▶ _Spatial object tracking data_
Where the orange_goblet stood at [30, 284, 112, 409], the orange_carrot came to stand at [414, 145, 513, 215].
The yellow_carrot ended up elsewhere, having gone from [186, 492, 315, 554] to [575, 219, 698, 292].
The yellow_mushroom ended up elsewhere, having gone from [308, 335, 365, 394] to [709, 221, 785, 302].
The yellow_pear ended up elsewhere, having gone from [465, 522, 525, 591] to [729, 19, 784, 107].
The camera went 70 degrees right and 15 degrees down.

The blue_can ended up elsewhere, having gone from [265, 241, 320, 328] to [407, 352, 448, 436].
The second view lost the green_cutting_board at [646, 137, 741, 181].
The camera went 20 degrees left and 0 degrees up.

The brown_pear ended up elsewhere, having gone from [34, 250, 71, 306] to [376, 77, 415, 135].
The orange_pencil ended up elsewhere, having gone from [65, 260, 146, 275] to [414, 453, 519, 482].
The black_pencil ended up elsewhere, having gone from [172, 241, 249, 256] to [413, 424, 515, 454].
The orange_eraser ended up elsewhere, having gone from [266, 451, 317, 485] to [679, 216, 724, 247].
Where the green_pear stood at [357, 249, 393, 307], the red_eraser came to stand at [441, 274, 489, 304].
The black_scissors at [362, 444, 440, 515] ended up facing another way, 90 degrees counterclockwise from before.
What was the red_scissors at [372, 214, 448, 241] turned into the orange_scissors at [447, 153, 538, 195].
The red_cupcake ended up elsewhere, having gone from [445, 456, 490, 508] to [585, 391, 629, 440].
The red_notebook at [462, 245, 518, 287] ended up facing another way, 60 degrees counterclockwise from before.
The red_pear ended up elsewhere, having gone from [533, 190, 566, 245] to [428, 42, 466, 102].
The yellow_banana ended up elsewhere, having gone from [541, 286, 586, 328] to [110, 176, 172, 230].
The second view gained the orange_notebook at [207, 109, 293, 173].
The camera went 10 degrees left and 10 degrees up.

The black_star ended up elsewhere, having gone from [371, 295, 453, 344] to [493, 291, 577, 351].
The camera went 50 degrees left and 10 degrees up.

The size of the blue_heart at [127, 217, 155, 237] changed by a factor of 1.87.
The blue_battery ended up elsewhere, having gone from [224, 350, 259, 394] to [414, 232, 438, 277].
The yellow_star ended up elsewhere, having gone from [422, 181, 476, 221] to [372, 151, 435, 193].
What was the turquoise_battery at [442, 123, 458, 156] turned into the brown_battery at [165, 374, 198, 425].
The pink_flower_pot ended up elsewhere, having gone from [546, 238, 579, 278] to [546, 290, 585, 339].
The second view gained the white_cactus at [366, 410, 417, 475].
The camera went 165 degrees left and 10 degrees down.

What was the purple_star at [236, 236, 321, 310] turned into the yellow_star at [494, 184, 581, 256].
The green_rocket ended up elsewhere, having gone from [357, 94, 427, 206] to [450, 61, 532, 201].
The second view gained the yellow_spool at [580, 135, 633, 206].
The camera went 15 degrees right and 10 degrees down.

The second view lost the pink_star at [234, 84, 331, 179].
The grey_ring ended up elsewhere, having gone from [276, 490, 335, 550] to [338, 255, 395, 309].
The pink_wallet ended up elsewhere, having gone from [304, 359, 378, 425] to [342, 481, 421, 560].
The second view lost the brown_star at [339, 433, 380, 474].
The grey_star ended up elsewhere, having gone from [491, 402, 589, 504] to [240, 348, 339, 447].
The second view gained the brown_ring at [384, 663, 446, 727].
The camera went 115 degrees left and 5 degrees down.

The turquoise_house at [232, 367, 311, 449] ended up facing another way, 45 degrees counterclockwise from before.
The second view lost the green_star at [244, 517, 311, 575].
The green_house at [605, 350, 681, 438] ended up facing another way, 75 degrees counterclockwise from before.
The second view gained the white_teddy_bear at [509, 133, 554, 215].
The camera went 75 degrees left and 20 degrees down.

▶ _TO DO_
Every record must be returned exactly.

▶ _PROBLEM SOLUTION_
Where the orange_goblet stood at [30, 284, 112, 409], the orange_carrot came to stand at [414, 145, 513, 215].
The yellow_carrot ended up elsewhere, having gone from [186, 492, 315, 554] to [575, 219, 698, 292].
The yellow_mushroom ended up elsewhere, having gone from [308, 335, 365, 394] to [709, 221, 785, 302].
The yellow_pear ended up elsewhere, having gone from [465, 522, 525, 591] to [729, 19, 784, 107].
The camera went 70 degrees right and 15 degrees down.

The blue_can ended up elsewhere, having gone from [265, 241, 320, 328] to [407, 352, 448, 436].
The second view lost the green_cutting_board at [646, 137, 741, 181].
The camera went 20 degrees left and 0 degrees up.

The brown_pear ended up elsewhere, having gone from [34, 250, 71, 306] to [376, 77, 415, 135].
The orange_pencil ended up elsewhere, having gone from [65, 260, 146, 275] to [414, 453, 519, 482].
The black_pencil ended up elsewhere, having gone from [172, 241, 249, 256] to [413, 424, 515, 454].
The orange_eraser ended up elsewhere, having gone from [266, 451, 317, 485] to [679, 216, 724, 247].
Where the green_pear stood at [357, 249, 393, 307], the red_eraser came to stand at [441, 274, 489, 304].
The black_scissors at [362, 444, 440, 515] ended up facing another way, 90 degrees counterclockwise from before.
What was the red_scissors at [372, 214, 448, 241] turned into the orange_scissors at [447, 153, 538, 195].
The red_cupcake ended up elsewhere, having gone from [445, 456, 490, 508] to [585, 391, 629, 440].
The red_notebook at [462, 245, 518, 287] ended up facing another way, 60 degrees counterclockwise from before.
The red_pear ended up elsewhere, having gone from [533, 190, 566, 245] to [428, 42, 466, 102].
The yellow_banana ended up elsewhere, having gone from [541, 286, 586, 328] to [110, 176, 172, 230].
The second view gained the orange_notebook at [207, 109, 293, 173].
The camera went 10 degrees left and 10 degrees up.

The black_star ended up elsewhere, having gone from [371, 295, 453, 344] to [493, 291, 577, 351].
The camera went 50 degrees left and 10 degrees up.

The size of the blue_heart at [127, 217, 155, 237] changed by a factor of 1.87.
The blue_battery ended up elsewhere, having gone from [224, 350, 259, 394] to [414, 232, 438, 277].
The yellow_star ended up elsewhere, having gone from [422, 181, 476, 221] to [372, 151, 435, 193].
What was the turquoise_battery at [442, 123, 458, 156] turned into the brown_battery at [165, 374, 198, 425].
The pink_flower_pot ended up elsewhere, having gone from [546, 238, 579, 278] to [546, 290, 585, 339].
The second view gained the white_cactus at [366, 410, 417, 475].
The camera went 165 degrees left and 10 degrees down.

What was the purple_star at [236, 236, 321, 310] turned into the yellow_star at [494, 184, 581, 256].
The green_rocket ended up elsewhere, having gone from [357, 94, 427, 206] to [450, 61, 532, 201].
The second view gained the yellow_spool at [580, 135, 633, 206].
The camera went 15 degrees right and 10 degrees down.

The second view lost the pink_star at [234, 84, 331, 179].
The grey_ring ended up elsewhere, having gone from [276, 490, 335, 550] to [338, 255, 395, 309].
The pink_wallet ended up elsewhere, having gone from [304, 359, 378, 425] to [342, 481, 421, 560].
The second view lost the brown_star at [339, 433, 380, 474].
The grey_star ended up elsewhere, having gone from [491, 402, 589, 504] to [240, 348, 339, 447].
The second view gained the brown_ring at [384, 663, 446, 727].
The camera went 115 degrees left and 5 degrees down.

The turquoise_house at [232, 367, 311, 449] ended up facing another way, 45 degrees counterclockwise from before.
The second view lost the green_star at [244, 517, 311, 575].
The green_house at [605, 350, 681, 438] ended up facing another way, 75 degrees counterclockwise from before.
The second view gained the white_teddy_bear at [509, 133, 554, 215].
The camera went 75 degrees left and 20 degrees down.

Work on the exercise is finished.